_Supplied data_
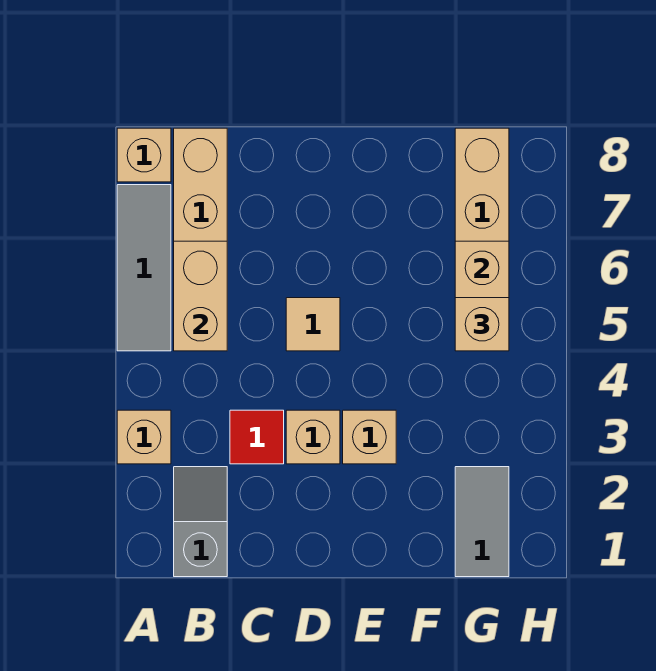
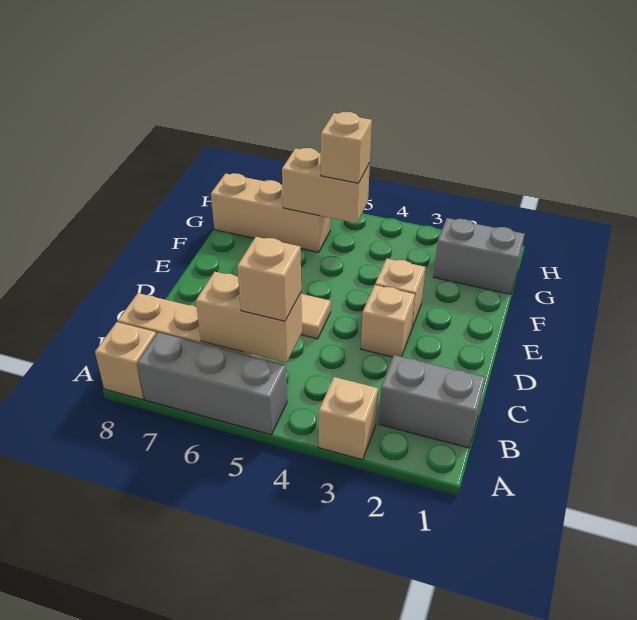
grey tile A5:A7 level 1 -> grey brick A5:A7 level 1
grey slope B1:B2 level 1 top 1 -> grey brick B1:B2 level 1
none -> tan brick B5 level 3
red tile C3 level 1 -> none
grey tile G1:G2 level 1 -> grey brick G1:G2 level 1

_What you need to do_
Repeat the entries exactly and keep the pictures out of the copy.

_Problem solution_
grey tile A5:A7 level 1 -> grey brick A5:A7 level 1
grey slope B1:B2 level 1 top 1 -> grey brick B1:B2 level 1
none -> tan brick B5 level 3
red tile C3 level 1 -> none
grey tile G1:G2 level 1 -> grey brick G1:G2 level 1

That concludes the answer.